Information shown:
•••
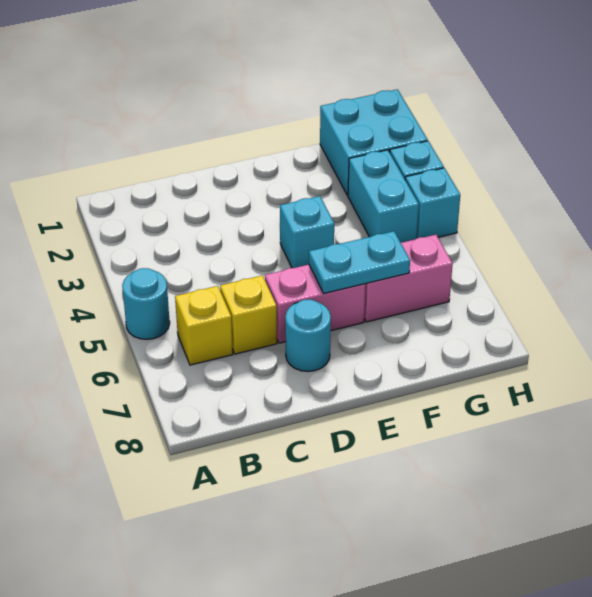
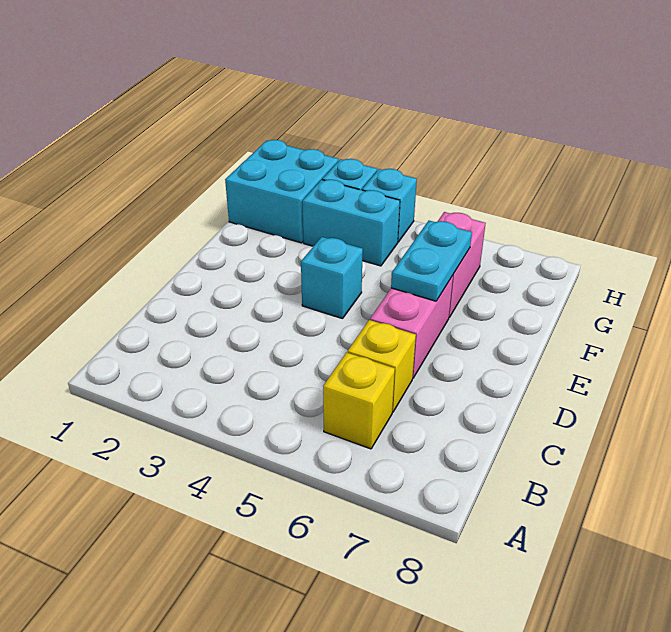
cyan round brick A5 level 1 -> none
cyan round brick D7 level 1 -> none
•••
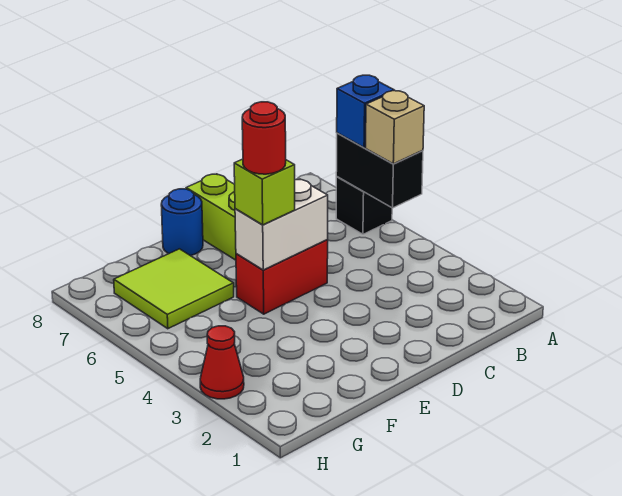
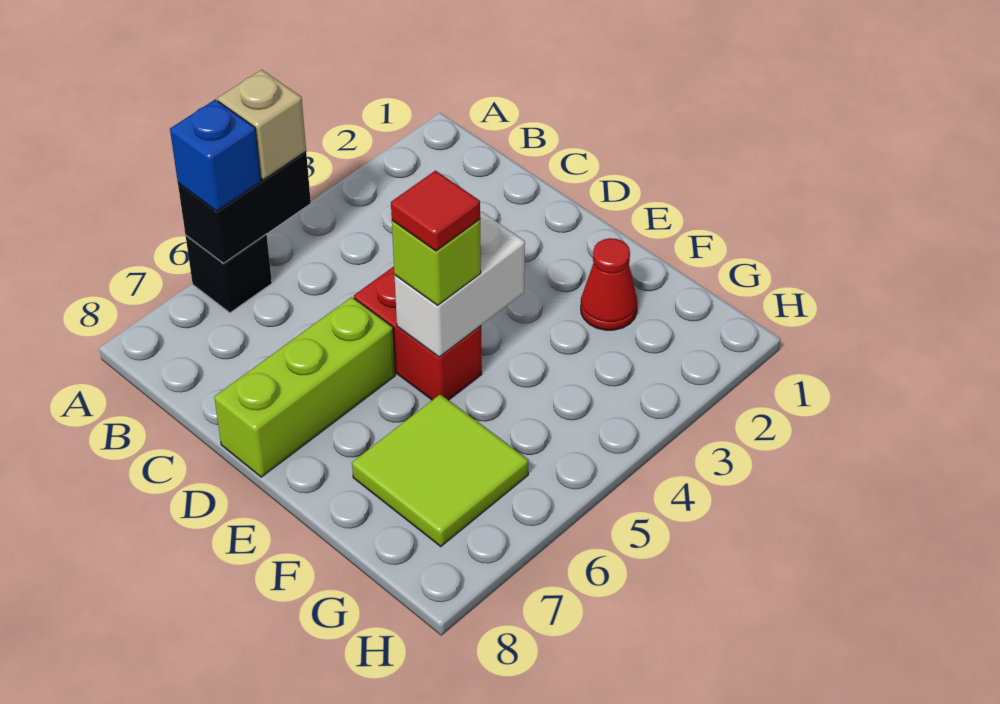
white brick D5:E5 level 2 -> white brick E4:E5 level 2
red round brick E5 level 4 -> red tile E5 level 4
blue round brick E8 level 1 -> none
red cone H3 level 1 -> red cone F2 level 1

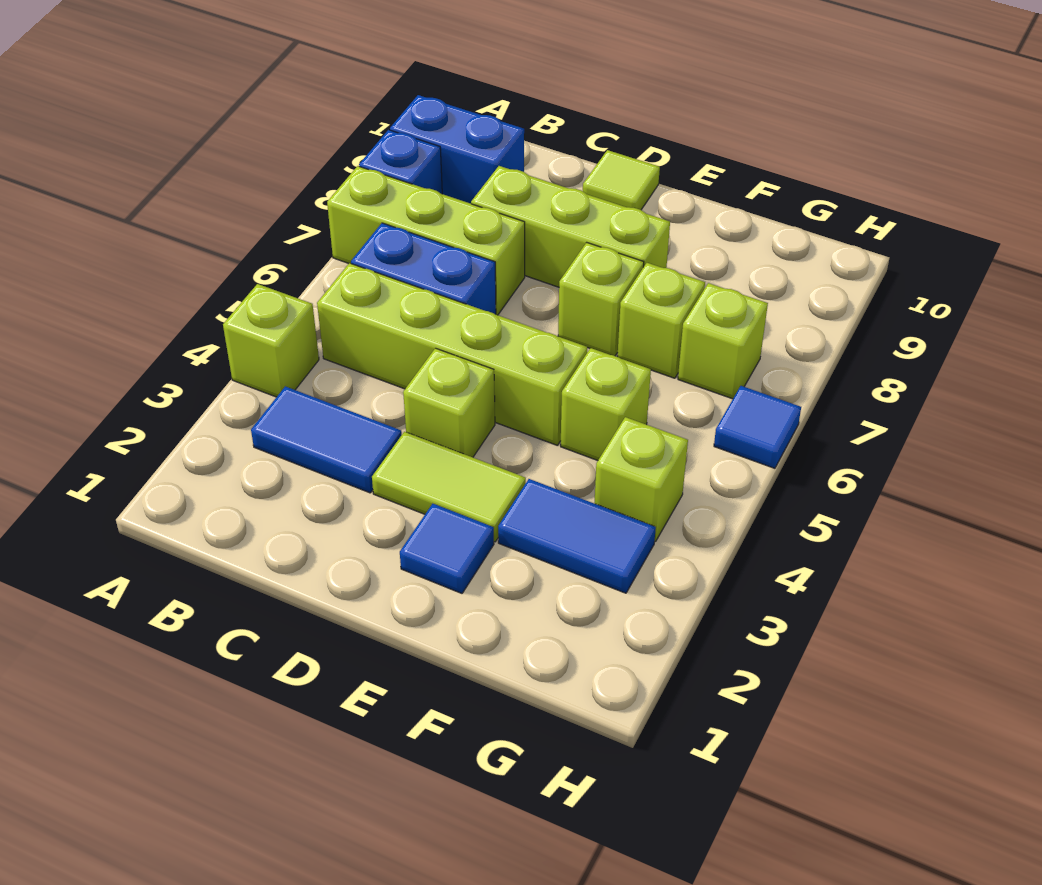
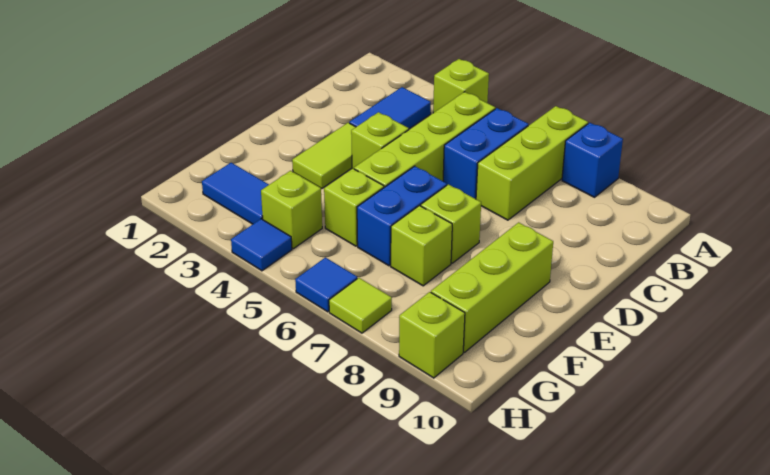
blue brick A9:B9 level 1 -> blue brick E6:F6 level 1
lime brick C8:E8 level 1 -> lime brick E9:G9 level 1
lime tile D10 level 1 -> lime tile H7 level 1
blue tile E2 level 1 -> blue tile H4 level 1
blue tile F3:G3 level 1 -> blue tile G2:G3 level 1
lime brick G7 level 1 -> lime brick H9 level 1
•••
What to work on:
Copy every line of the records above that contains "cyan".

Finished exercise:
cyan round brick A5 level 1 -> none
cyan round brick D7 level 1 -> none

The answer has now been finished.